-- DATA SUPPLIED follows --

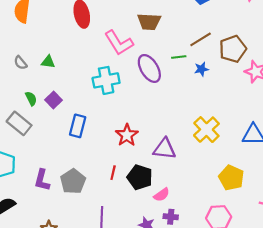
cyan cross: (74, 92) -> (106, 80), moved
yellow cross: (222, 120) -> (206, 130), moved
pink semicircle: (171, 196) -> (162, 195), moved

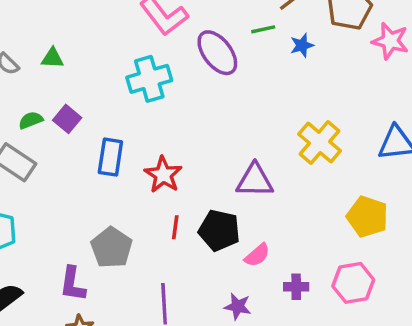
green semicircle: (31, 99) -> (31, 120), turned -80
red star: (127, 135) -> (163, 175), moved
purple L-shape: (42, 180) -> (73, 284), moved
purple cross: (171, 217) -> (296, 287), moved

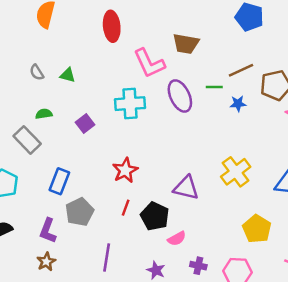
purple square: (67, 119) -> (85, 124), moved
blue rectangle: (110, 157) -> (59, 181), moved

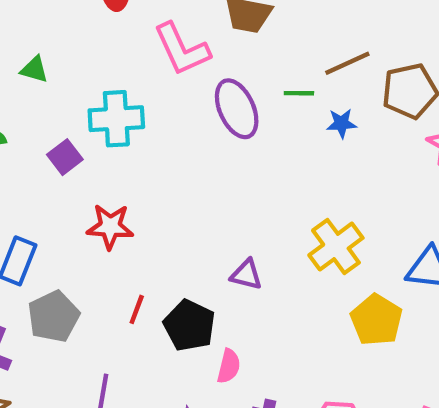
cyan cross: (130, 104) -> (116, 119), moved
red star: (125, 170) -> (110, 227), moved, turned 30
purple triangle: (186, 188) -> (246, 275), size x0.7
yellow pentagon: (257, 229) -> (376, 320), moved
pink semicircle: (177, 239) -> (229, 366), turned -48

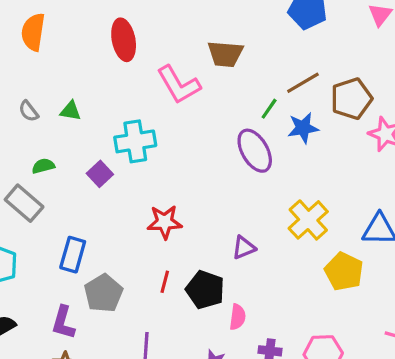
green line: (299, 93) -> (269, 109), turned -50
purple ellipse: (237, 109) -> (255, 151), moved
blue star: (341, 123) -> (303, 128), size x1.4
red star: (110, 227) -> (165, 222), moved
purple triangle: (246, 275) -> (244, 248), turned -30

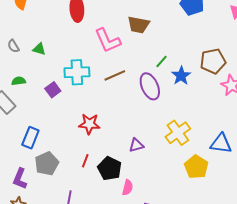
brown line: (303, 83) -> (115, 75), moved
blue star: (303, 128) -> (181, 76), turned -30

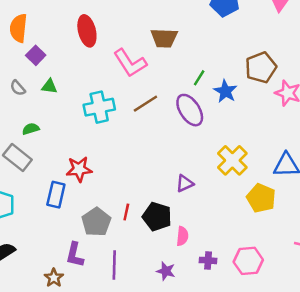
purple square: (53, 90) -> (36, 55), moved
red star: (89, 124) -> (79, 169), moved
gray pentagon: (47, 164) -> (96, 222), moved
purple L-shape: (20, 179) -> (75, 255), moved

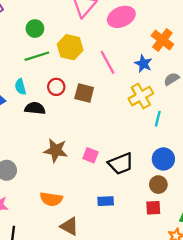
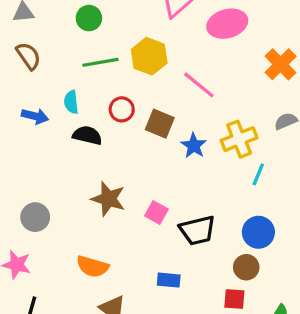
green circle: (35, 29) -> (89, 18), moved
pink line: (108, 62) -> (199, 85), turned -30
blue star: (143, 64) -> (194, 146), moved

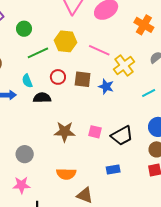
yellow cross: (239, 139) -> (124, 66), moved
cyan line: (258, 174) -> (149, 93), turned 56

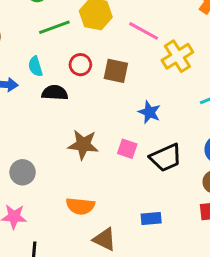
blue star: (106, 87) -> (149, 112), moved
blue rectangle: (113, 169) -> (151, 218), moved

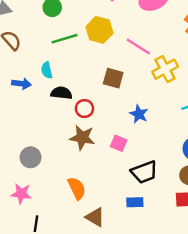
red circle: (80, 65) -> (84, 109), moved
black trapezoid: (166, 158) -> (144, 172), moved
orange semicircle: (80, 206) -> (77, 188), turned -125

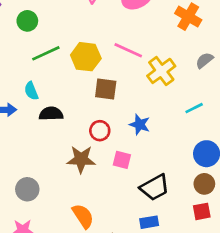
yellow hexagon: (99, 30) -> (86, 57), moved
red circle: (84, 109) -> (100, 131), moved

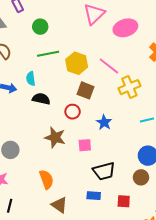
red circle: (100, 131) -> (73, 112), moved
pink square: (122, 160) -> (85, 145), turned -32
red square: (202, 211) -> (124, 201), moved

-- DATA SUPPLIED concluded --

* JOB ITEM *
From the listing above, please give again the lines that begin with the line holding "purple triangle: (186, 188)" and go on through the line holding "pink square: (122, 160)", exactly, both ends included, minus any picture.

* SOLUTION FOR THIS PROBLEM *
purple triangle: (186, 188) -> (246, 275), size x0.7
yellow pentagon: (257, 229) -> (376, 320), moved
pink semicircle: (177, 239) -> (229, 366), turned -48

green line: (299, 93) -> (269, 109), turned -50
purple ellipse: (237, 109) -> (255, 151), moved
blue star: (341, 123) -> (303, 128), size x1.4
red star: (110, 227) -> (165, 222), moved
purple triangle: (246, 275) -> (244, 248), turned -30

brown line: (303, 83) -> (115, 75), moved
blue star: (303, 128) -> (181, 76), turned -30

purple square: (53, 90) -> (36, 55), moved
red star: (89, 124) -> (79, 169), moved
gray pentagon: (47, 164) -> (96, 222), moved
purple L-shape: (20, 179) -> (75, 255), moved

green circle: (35, 29) -> (89, 18), moved
pink line: (108, 62) -> (199, 85), turned -30
blue star: (143, 64) -> (194, 146), moved

yellow cross: (239, 139) -> (124, 66), moved
cyan line: (258, 174) -> (149, 93), turned 56

blue star: (106, 87) -> (149, 112), moved
blue rectangle: (113, 169) -> (151, 218), moved

red circle: (80, 65) -> (84, 109), moved
black trapezoid: (166, 158) -> (144, 172), moved
orange semicircle: (80, 206) -> (77, 188), turned -125

yellow hexagon: (99, 30) -> (86, 57), moved
red circle: (84, 109) -> (100, 131), moved

red circle: (100, 131) -> (73, 112), moved
pink square: (122, 160) -> (85, 145), turned -32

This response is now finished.